▸ PROMPT: After locating the line that contains "turquoise spinning top [205,210,256,266]" in the records below, write out exactly that line and each line after it through the one that contains "turquoise boat [391,224,434,280]", and nothing else.

▸ THE DATA:
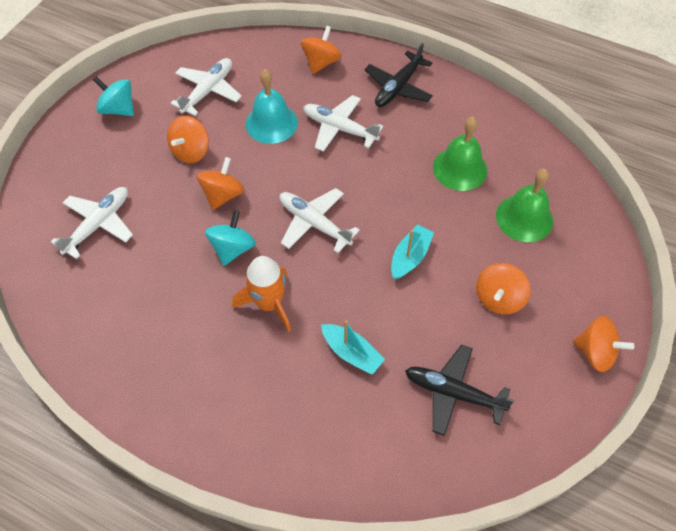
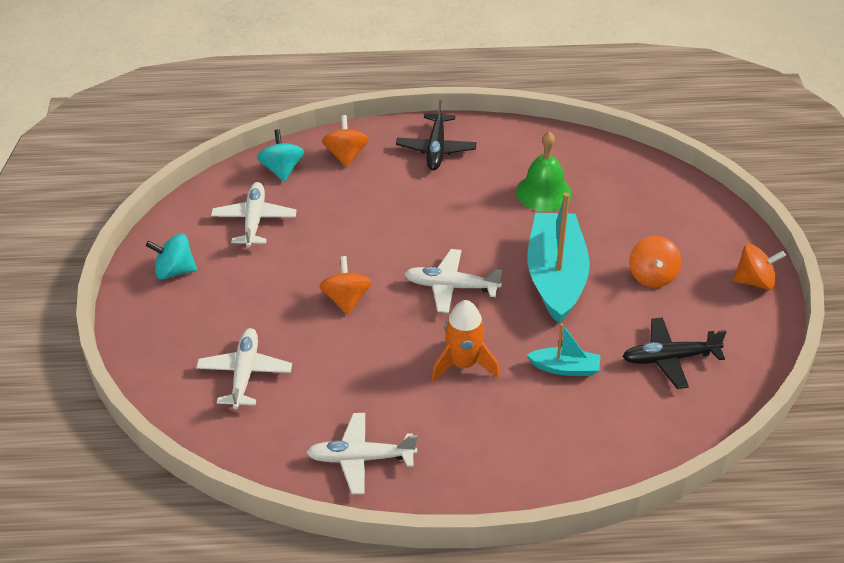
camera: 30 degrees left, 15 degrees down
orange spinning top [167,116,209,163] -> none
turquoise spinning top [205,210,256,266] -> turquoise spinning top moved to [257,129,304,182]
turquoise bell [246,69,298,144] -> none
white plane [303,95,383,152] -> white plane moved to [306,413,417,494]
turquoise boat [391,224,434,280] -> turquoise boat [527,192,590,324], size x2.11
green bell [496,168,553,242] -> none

▸ EXERCISE SOLUTION:
turquoise spinning top [205,210,256,266] -> turquoise spinning top moved to [257,129,304,182]
turquoise bell [246,69,298,144] -> none
white plane [303,95,383,152] -> white plane moved to [306,413,417,494]
turquoise boat [391,224,434,280] -> turquoise boat [527,192,590,324], size x2.11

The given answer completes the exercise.